> _WHAT TO DO_
All that is needed is the line containing "Point out each" together with each line after it, transcribed exactly to the end of the records.

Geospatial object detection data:
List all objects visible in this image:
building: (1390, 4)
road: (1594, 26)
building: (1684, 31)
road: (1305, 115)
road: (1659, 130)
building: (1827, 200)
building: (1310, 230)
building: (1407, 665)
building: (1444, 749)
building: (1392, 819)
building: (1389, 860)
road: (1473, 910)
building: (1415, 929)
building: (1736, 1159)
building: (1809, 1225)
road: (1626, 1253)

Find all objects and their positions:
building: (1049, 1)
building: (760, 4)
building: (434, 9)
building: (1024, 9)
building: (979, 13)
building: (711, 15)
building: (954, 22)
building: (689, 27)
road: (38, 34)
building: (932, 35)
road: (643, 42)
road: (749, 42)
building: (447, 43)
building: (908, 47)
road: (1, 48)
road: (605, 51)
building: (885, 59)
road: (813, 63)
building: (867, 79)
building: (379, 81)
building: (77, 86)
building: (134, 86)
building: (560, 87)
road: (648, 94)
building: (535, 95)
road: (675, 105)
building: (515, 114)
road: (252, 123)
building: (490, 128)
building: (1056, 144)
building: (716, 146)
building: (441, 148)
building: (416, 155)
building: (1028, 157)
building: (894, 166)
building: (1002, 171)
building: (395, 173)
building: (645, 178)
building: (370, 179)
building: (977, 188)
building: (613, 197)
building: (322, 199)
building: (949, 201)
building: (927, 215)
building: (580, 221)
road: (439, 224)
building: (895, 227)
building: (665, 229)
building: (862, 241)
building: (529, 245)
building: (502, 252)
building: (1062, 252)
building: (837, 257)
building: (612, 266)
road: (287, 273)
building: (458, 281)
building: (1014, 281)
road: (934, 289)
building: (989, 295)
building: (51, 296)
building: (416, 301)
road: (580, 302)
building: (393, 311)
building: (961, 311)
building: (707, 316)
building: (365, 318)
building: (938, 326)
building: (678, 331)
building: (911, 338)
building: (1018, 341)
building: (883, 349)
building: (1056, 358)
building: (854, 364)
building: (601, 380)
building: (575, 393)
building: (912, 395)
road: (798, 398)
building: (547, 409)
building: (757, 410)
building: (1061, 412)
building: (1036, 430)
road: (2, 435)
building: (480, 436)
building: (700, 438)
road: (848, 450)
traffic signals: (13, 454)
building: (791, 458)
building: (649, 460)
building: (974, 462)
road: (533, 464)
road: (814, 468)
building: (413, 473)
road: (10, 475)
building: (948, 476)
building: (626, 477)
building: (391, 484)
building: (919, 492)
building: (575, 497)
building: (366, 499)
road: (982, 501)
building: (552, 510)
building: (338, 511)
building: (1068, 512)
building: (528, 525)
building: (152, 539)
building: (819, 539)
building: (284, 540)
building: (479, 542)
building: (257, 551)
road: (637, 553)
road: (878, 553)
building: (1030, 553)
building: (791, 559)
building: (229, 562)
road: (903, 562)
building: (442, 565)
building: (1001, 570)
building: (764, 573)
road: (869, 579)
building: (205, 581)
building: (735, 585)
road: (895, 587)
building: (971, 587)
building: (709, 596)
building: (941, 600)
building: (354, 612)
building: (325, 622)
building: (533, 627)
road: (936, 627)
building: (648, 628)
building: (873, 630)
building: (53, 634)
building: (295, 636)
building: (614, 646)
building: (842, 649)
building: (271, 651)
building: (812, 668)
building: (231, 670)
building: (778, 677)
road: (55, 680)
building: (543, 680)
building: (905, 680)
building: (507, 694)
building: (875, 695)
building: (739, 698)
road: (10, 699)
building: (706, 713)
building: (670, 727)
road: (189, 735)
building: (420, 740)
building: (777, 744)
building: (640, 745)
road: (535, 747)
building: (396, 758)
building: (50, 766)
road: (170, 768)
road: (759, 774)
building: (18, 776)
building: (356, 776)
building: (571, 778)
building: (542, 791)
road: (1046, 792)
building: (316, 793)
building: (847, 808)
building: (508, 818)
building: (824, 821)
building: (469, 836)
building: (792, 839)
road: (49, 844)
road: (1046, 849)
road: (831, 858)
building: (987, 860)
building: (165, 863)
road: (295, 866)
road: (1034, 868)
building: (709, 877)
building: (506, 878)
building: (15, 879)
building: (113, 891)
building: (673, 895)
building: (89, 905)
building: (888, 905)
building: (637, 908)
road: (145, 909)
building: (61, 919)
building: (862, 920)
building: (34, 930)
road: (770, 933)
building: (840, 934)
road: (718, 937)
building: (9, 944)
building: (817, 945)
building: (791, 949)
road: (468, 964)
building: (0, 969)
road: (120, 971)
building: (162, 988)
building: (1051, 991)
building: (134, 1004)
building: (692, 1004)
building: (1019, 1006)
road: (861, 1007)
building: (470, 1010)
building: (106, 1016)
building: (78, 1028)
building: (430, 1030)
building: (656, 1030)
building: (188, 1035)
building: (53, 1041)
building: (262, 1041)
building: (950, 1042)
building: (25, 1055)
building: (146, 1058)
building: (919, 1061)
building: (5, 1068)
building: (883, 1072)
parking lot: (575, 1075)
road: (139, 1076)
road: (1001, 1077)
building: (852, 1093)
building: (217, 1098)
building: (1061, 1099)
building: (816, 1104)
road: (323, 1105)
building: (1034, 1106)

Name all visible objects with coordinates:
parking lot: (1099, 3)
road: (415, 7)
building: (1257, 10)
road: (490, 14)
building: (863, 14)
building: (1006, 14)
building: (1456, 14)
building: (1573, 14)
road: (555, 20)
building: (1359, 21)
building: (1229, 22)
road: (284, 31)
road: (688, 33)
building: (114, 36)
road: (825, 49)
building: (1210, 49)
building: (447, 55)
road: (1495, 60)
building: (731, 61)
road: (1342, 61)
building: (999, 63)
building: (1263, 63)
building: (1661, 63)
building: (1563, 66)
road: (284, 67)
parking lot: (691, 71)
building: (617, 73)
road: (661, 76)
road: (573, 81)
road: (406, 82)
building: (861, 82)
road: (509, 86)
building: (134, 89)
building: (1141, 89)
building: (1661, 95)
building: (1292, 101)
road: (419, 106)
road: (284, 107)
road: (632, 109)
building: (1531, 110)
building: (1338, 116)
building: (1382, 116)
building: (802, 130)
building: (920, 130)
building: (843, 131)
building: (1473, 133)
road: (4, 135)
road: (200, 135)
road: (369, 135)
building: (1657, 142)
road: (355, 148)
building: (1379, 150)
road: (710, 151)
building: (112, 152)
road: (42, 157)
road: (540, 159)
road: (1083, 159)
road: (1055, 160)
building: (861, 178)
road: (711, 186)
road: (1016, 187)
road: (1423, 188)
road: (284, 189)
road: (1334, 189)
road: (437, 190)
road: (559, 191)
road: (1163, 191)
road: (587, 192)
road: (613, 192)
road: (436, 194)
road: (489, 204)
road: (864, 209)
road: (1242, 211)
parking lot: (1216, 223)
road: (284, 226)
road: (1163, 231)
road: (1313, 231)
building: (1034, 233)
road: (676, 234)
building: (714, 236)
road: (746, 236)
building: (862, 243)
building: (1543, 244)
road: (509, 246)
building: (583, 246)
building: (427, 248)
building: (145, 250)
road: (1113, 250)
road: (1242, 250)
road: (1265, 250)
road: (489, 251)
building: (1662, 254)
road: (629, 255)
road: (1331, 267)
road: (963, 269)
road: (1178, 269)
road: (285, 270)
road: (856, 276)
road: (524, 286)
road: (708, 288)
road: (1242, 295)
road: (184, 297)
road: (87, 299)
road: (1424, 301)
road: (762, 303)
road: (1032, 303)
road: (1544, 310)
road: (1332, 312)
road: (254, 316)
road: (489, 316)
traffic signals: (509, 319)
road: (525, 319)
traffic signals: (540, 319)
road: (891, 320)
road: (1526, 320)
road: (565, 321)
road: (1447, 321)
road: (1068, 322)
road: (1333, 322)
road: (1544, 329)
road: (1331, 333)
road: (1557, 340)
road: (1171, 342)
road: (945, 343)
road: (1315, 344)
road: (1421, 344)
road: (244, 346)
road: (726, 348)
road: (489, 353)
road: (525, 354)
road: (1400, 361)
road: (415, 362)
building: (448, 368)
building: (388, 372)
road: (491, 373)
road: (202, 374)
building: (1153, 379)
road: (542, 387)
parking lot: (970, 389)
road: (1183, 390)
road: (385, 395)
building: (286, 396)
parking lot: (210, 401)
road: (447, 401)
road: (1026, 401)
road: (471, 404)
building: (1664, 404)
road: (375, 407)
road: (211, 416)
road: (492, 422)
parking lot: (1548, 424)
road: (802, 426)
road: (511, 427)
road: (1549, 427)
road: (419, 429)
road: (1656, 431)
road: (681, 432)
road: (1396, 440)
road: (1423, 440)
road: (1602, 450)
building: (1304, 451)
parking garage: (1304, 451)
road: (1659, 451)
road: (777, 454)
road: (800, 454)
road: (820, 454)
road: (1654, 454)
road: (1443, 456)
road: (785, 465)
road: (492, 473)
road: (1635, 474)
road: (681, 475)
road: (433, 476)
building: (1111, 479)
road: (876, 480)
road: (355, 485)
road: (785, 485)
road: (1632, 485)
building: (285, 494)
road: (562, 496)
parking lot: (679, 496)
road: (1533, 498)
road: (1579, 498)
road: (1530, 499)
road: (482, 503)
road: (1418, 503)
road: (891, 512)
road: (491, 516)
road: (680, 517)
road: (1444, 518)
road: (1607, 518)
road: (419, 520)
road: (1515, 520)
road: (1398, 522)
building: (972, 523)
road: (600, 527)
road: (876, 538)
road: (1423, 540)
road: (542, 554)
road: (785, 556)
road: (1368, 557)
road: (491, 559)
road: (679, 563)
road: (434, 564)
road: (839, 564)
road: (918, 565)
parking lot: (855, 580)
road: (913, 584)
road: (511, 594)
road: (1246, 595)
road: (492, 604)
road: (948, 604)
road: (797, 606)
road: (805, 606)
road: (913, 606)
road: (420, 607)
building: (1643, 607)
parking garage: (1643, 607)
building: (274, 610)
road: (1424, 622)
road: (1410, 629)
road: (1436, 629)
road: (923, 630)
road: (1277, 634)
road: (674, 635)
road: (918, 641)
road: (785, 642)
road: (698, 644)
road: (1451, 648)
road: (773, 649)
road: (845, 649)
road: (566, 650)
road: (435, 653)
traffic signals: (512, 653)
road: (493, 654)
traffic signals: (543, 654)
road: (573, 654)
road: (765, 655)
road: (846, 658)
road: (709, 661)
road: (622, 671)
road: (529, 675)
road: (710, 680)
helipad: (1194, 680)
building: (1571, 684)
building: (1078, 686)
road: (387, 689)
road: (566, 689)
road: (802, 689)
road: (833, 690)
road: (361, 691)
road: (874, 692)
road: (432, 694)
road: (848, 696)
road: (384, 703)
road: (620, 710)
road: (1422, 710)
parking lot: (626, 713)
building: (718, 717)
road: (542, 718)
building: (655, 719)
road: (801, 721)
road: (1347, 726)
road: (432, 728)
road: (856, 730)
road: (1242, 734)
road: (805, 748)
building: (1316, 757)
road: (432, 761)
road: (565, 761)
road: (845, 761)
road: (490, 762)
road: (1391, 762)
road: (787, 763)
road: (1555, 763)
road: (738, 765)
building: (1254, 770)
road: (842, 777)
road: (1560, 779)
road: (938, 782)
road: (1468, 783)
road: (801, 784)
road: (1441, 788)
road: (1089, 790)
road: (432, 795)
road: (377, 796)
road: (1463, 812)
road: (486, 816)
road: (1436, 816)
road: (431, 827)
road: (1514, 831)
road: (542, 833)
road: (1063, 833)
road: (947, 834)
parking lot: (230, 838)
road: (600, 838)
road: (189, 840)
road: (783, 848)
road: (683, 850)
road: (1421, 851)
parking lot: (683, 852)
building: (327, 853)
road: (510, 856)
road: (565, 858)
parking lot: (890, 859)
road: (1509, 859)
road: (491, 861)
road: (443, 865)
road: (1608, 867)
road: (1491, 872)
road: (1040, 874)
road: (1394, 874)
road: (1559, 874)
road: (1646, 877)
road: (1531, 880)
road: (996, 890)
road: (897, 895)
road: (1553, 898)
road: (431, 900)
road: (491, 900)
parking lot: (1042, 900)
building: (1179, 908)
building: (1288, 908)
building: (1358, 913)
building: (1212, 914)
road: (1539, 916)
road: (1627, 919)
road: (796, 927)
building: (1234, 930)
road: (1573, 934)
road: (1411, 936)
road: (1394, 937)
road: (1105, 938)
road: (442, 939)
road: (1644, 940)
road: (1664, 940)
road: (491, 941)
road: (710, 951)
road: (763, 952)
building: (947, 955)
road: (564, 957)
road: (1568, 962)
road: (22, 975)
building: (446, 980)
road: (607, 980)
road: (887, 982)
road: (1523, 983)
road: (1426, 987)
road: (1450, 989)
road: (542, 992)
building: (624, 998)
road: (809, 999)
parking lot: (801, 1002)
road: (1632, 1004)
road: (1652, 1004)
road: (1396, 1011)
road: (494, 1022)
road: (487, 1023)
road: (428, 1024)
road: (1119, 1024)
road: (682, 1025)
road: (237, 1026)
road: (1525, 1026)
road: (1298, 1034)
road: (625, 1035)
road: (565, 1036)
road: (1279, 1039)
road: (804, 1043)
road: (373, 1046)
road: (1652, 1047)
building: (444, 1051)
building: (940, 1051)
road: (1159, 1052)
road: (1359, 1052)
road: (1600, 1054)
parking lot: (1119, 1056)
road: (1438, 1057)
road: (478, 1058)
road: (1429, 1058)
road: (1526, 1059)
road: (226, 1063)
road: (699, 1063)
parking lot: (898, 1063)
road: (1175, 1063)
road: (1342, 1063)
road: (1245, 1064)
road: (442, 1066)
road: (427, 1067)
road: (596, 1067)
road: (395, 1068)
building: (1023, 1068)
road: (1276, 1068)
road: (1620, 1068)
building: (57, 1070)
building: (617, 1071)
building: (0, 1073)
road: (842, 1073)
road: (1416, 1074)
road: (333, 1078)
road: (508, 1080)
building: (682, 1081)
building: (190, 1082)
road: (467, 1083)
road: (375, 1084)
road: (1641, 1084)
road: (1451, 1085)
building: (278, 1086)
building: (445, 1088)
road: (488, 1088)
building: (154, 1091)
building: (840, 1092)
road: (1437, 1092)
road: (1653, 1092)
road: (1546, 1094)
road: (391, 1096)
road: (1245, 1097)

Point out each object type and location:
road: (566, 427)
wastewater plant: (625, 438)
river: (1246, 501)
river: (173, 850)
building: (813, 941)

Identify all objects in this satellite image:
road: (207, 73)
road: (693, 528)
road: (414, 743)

> _THE COMPLETED TASK_
Point out each object type and location:
road: (566, 427)
wastewater plant: (625, 438)
river: (1246, 501)
river: (173, 850)
building: (813, 941)

Identify all objects in this satellite image:
road: (207, 73)
road: (693, 528)
road: (414, 743)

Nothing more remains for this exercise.